- [Data to examine]:
##############################

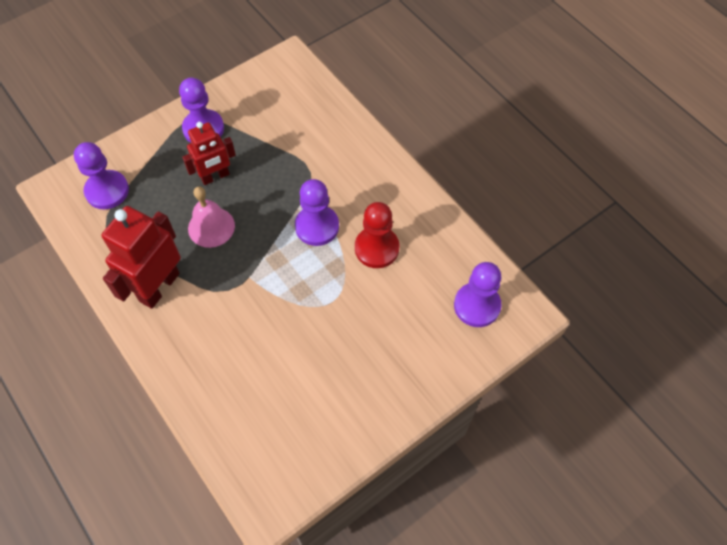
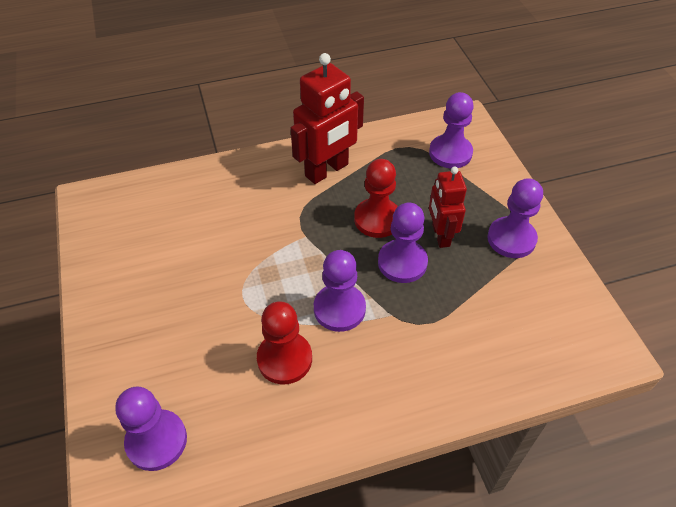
camera: 110 degrees right, 10 degrees down
(159, 287) = (327, 170): red robot -> red robot turned 90 degrees clockwise
(211, 227) = (377, 219): pink bell -> red pawn
(254, 196) = (402, 262): none -> purple pawn

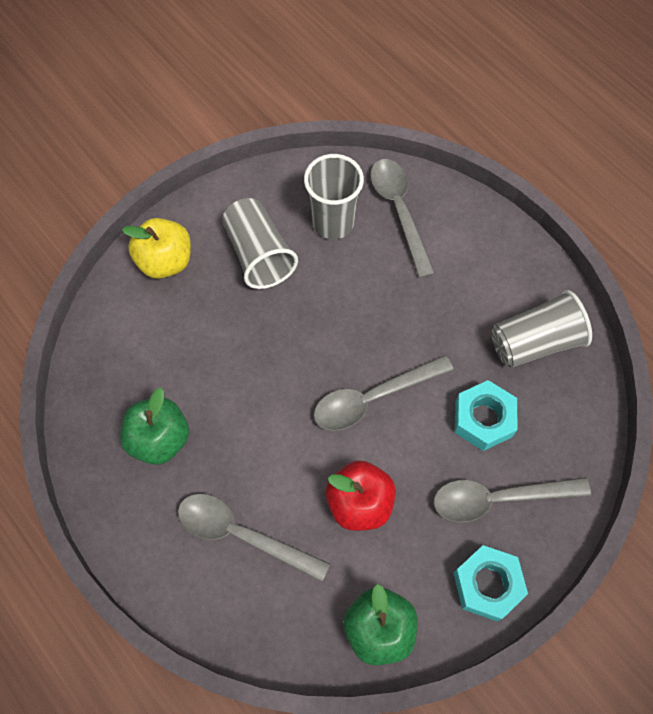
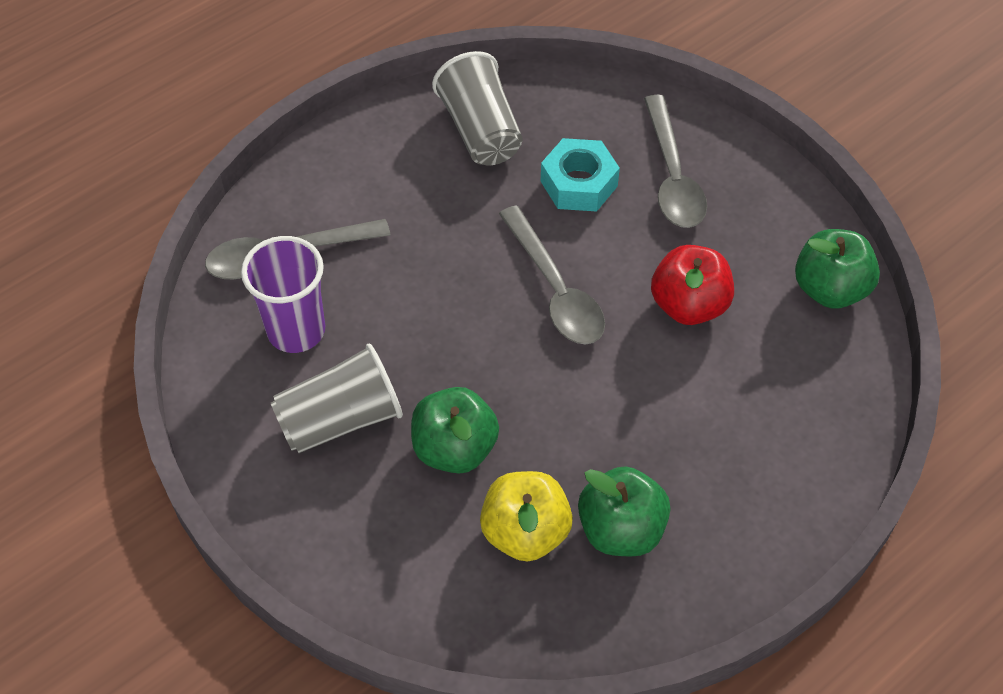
camera: 90 degrees left, 10 degrees down
(165, 261) = (343, 541): yellow apple -> yellow apple (525, 532)
(232, 327) = (454, 448): none -> green apple
(242, 534) = (739, 426): grey spoon -> none
(333, 223) = (296, 330): grey cup -> purple cup
(487, 584) = (768, 191): turquoise nut -> none

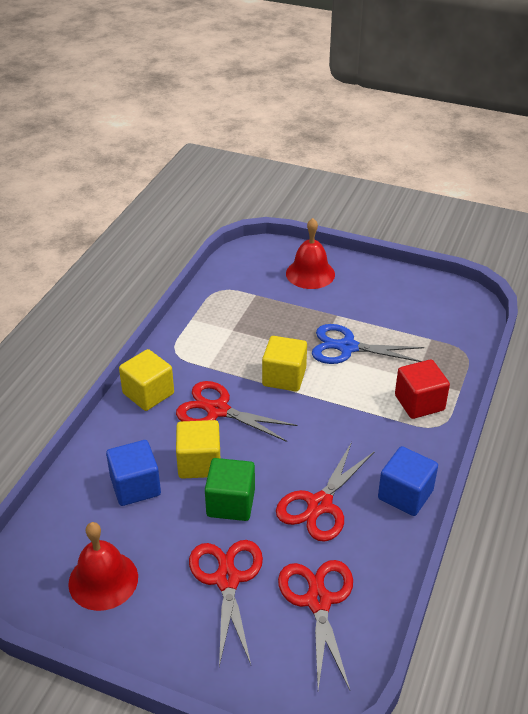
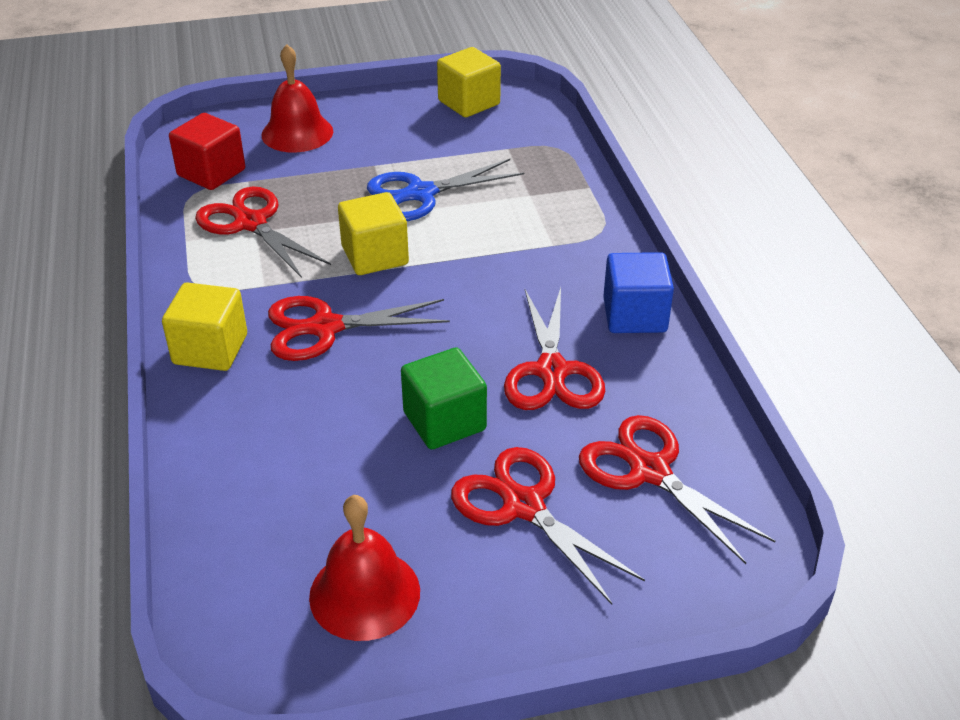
camera: 35 degrees left, 0 degrees up
(135, 486) = (300, 463): blue cube -> none
(199, 463) = (360, 396): yellow cube -> yellow cube (469, 103)
(234, 323) = (251, 223): none -> red scissors
(419, 403) = (558, 217): red cube -> red cube (211, 173)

##############################

- [Exercise instructions]:
Please give the number of lines in the data above that hold "cube", and write nothing else.

- [Completed exercise]:
3